Exercise aim: Set down the material again. Keep every line exactly as it is.
** Raw data follows **
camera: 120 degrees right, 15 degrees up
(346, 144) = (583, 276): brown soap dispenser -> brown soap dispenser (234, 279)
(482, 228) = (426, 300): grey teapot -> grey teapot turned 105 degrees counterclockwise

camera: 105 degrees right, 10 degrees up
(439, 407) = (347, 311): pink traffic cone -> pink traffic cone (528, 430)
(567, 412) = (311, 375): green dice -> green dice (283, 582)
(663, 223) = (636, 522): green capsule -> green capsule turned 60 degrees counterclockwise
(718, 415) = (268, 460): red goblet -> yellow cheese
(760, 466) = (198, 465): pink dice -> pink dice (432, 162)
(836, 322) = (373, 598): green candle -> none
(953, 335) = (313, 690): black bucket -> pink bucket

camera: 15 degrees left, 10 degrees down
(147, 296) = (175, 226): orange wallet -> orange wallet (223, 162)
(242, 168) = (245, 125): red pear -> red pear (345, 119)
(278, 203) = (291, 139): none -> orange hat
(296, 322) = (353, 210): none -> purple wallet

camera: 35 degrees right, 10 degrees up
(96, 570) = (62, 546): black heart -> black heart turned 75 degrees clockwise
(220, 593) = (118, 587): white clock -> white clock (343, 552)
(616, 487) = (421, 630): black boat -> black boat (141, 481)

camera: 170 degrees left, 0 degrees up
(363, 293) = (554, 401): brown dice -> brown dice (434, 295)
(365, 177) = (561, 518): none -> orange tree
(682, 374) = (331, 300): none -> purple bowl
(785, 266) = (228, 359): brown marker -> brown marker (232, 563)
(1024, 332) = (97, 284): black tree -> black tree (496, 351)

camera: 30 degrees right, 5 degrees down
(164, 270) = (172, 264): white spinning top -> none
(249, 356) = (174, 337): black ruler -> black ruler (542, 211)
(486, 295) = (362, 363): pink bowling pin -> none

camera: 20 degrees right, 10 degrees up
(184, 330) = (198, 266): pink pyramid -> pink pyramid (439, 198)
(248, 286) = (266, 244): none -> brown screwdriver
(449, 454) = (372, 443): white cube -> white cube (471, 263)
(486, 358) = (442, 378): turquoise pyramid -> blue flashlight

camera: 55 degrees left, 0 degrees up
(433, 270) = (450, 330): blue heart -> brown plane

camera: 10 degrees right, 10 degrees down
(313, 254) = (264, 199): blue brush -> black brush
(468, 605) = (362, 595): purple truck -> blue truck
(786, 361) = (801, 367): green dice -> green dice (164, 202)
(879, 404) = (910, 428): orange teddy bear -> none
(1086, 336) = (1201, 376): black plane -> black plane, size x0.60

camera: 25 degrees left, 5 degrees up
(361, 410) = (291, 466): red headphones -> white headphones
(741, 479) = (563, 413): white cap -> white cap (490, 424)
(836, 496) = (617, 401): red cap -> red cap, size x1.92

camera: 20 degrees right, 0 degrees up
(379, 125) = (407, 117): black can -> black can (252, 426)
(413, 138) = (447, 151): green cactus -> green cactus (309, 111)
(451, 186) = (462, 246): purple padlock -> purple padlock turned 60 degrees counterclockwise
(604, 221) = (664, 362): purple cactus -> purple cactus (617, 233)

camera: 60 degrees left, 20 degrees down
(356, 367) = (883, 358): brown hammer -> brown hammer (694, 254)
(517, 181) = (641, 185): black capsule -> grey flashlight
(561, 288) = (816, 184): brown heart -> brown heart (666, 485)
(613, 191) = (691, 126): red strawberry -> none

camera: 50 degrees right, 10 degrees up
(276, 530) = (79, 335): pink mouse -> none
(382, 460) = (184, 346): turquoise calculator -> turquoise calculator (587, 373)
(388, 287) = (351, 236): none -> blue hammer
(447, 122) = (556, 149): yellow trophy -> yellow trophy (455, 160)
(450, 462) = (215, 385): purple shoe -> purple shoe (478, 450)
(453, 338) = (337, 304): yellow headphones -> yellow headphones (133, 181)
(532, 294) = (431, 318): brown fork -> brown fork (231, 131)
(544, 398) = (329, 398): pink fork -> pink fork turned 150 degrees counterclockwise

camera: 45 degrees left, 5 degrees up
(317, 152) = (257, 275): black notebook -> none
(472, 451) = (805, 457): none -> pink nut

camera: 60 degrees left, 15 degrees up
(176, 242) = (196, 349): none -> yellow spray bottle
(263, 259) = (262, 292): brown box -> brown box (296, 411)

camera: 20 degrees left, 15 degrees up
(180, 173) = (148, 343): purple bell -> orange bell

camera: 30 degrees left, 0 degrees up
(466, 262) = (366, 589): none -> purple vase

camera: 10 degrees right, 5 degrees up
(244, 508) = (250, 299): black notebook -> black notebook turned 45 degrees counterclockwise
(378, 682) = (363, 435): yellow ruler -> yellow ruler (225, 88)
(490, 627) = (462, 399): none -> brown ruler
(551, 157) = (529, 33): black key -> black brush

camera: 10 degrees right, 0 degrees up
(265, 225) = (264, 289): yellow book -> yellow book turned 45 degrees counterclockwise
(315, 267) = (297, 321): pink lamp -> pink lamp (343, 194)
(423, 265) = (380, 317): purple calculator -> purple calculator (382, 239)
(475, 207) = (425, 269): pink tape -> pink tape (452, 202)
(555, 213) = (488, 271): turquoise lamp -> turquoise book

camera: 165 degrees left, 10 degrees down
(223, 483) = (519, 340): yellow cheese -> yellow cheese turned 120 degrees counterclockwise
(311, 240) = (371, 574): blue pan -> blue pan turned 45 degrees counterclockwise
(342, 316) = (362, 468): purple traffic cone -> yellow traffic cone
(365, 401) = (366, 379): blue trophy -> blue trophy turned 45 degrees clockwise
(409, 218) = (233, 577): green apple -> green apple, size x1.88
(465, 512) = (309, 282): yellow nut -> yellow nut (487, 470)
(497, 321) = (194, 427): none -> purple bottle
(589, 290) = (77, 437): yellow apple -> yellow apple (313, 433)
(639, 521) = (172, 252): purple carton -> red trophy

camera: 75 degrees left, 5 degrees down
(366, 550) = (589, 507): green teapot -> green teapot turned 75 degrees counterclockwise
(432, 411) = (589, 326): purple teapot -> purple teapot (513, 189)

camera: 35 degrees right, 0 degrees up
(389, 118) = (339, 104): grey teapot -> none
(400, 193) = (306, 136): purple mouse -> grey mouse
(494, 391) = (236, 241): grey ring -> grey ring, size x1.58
** End of Raw data **
Expected answer:
camera: 120 degrees right, 15 degrees up
(346, 144) = (583, 276): brown soap dispenser -> brown soap dispenser (234, 279)
(482, 228) = (426, 300): grey teapot -> grey teapot turned 105 degrees counterclockwise

camera: 105 degrees right, 10 degrees up
(439, 407) = (347, 311): pink traffic cone -> pink traffic cone (528, 430)
(567, 412) = (311, 375): green dice -> green dice (283, 582)
(663, 223) = (636, 522): green capsule -> green capsule turned 60 degrees counterclockwise
(718, 415) = (268, 460): red goblet -> yellow cheese
(760, 466) = (198, 465): pink dice -> pink dice (432, 162)
(836, 322) = (373, 598): green candle -> none
(953, 335) = (313, 690): black bucket -> pink bucket

camera: 15 degrees left, 10 degrees down
(147, 296) = (175, 226): orange wallet -> orange wallet (223, 162)
(242, 168) = (245, 125): red pear -> red pear (345, 119)
(278, 203) = (291, 139): none -> orange hat
(296, 322) = (353, 210): none -> purple wallet

camera: 35 degrees right, 10 degrees up
(96, 570) = (62, 546): black heart -> black heart turned 75 degrees clockwise
(220, 593) = (118, 587): white clock -> white clock (343, 552)
(616, 487) = (421, 630): black boat -> black boat (141, 481)

camera: 170 degrees left, 0 degrees up
(363, 293) = (554, 401): brown dice -> brown dice (434, 295)
(365, 177) = (561, 518): none -> orange tree
(682, 374) = (331, 300): none -> purple bowl
(785, 266) = (228, 359): brown marker -> brown marker (232, 563)
(1024, 332) = (97, 284): black tree -> black tree (496, 351)

camera: 30 degrees right, 5 degrees down
(164, 270) = (172, 264): white spinning top -> none
(249, 356) = (174, 337): black ruler -> black ruler (542, 211)
(486, 295) = (362, 363): pink bowling pin -> none

camera: 20 degrees right, 10 degrees up
(184, 330) = (198, 266): pink pyramid -> pink pyramid (439, 198)
(248, 286) = (266, 244): none -> brown screwdriver
(449, 454) = (372, 443): white cube -> white cube (471, 263)
(486, 358) = (442, 378): turquoise pyramid -> blue flashlight

camera: 55 degrees left, 0 degrees up
(433, 270) = (450, 330): blue heart -> brown plane

camera: 10 degrees right, 10 degrees down
(313, 254) = (264, 199): blue brush -> black brush
(468, 605) = (362, 595): purple truck -> blue truck
(786, 361) = (801, 367): green dice -> green dice (164, 202)
(879, 404) = (910, 428): orange teddy bear -> none
(1086, 336) = (1201, 376): black plane -> black plane, size x0.60

camera: 25 degrees left, 5 degrees up
(361, 410) = (291, 466): red headphones -> white headphones
(741, 479) = (563, 413): white cap -> white cap (490, 424)
(836, 496) = (617, 401): red cap -> red cap, size x1.92

camera: 20 degrees right, 0 degrees up
(379, 125) = (407, 117): black can -> black can (252, 426)
(413, 138) = (447, 151): green cactus -> green cactus (309, 111)
(451, 186) = (462, 246): purple padlock -> purple padlock turned 60 degrees counterclockwise
(604, 221) = (664, 362): purple cactus -> purple cactus (617, 233)

camera: 60 degrees left, 20 degrees down
(356, 367) = (883, 358): brown hammer -> brown hammer (694, 254)
(517, 181) = (641, 185): black capsule -> grey flashlight
(561, 288) = (816, 184): brown heart -> brown heart (666, 485)
(613, 191) = (691, 126): red strawberry -> none

camera: 50 degrees right, 10 degrees up
(276, 530) = (79, 335): pink mouse -> none
(382, 460) = (184, 346): turquoise calculator -> turquoise calculator (587, 373)
(388, 287) = (351, 236): none -> blue hammer
(447, 122) = (556, 149): yellow trophy -> yellow trophy (455, 160)
(450, 462) = (215, 385): purple shoe -> purple shoe (478, 450)
(453, 338) = (337, 304): yellow headphones -> yellow headphones (133, 181)
(532, 294) = (431, 318): brown fork -> brown fork (231, 131)
(544, 398) = (329, 398): pink fork -> pink fork turned 150 degrees counterclockwise

camera: 45 degrees left, 5 degrees up
(317, 152) = (257, 275): black notebook -> none
(472, 451) = (805, 457): none -> pink nut

camera: 60 degrees left, 15 degrees up
(176, 242) = (196, 349): none -> yellow spray bottle
(263, 259) = (262, 292): brown box -> brown box (296, 411)

camera: 20 degrees left, 15 degrees up
(180, 173) = (148, 343): purple bell -> orange bell

camera: 30 degrees left, 0 degrees up
(466, 262) = (366, 589): none -> purple vase

camera: 10 degrees right, 5 degrees up
(244, 508) = (250, 299): black notebook -> black notebook turned 45 degrees counterclockwise
(378, 682) = (363, 435): yellow ruler -> yellow ruler (225, 88)
(490, 627) = (462, 399): none -> brown ruler
(551, 157) = (529, 33): black key -> black brush

camera: 10 degrees right, 0 degrees up
(265, 225) = (264, 289): yellow book -> yellow book turned 45 degrees counterclockwise
(315, 267) = (297, 321): pink lamp -> pink lamp (343, 194)
(423, 265) = (380, 317): purple calculator -> purple calculator (382, 239)
(475, 207) = (425, 269): pink tape -> pink tape (452, 202)
(555, 213) = (488, 271): turquoise lamp -> turquoise book

camera: 165 degrees left, 10 degrees down
(223, 483) = (519, 340): yellow cheese -> yellow cheese turned 120 degrees counterclockwise
(311, 240) = (371, 574): blue pan -> blue pan turned 45 degrees counterclockwise
(342, 316) = (362, 468): purple traffic cone -> yellow traffic cone
(365, 401) = (366, 379): blue trophy -> blue trophy turned 45 degrees clockwise
(409, 218) = (233, 577): green apple -> green apple, size x1.88
(465, 512) = (309, 282): yellow nut -> yellow nut (487, 470)
(497, 321) = (194, 427): none -> purple bottle
(589, 290) = (77, 437): yellow apple -> yellow apple (313, 433)
(639, 521) = (172, 252): purple carton -> red trophy

camera: 75 degrees left, 5 degrees down
(366, 550) = (589, 507): green teapot -> green teapot turned 75 degrees counterclockwise
(432, 411) = (589, 326): purple teapot -> purple teapot (513, 189)

camera: 35 degrees right, 0 degrees up
(389, 118) = (339, 104): grey teapot -> none
(400, 193) = (306, 136): purple mouse -> grey mouse
(494, 391) = (236, 241): grey ring -> grey ring, size x1.58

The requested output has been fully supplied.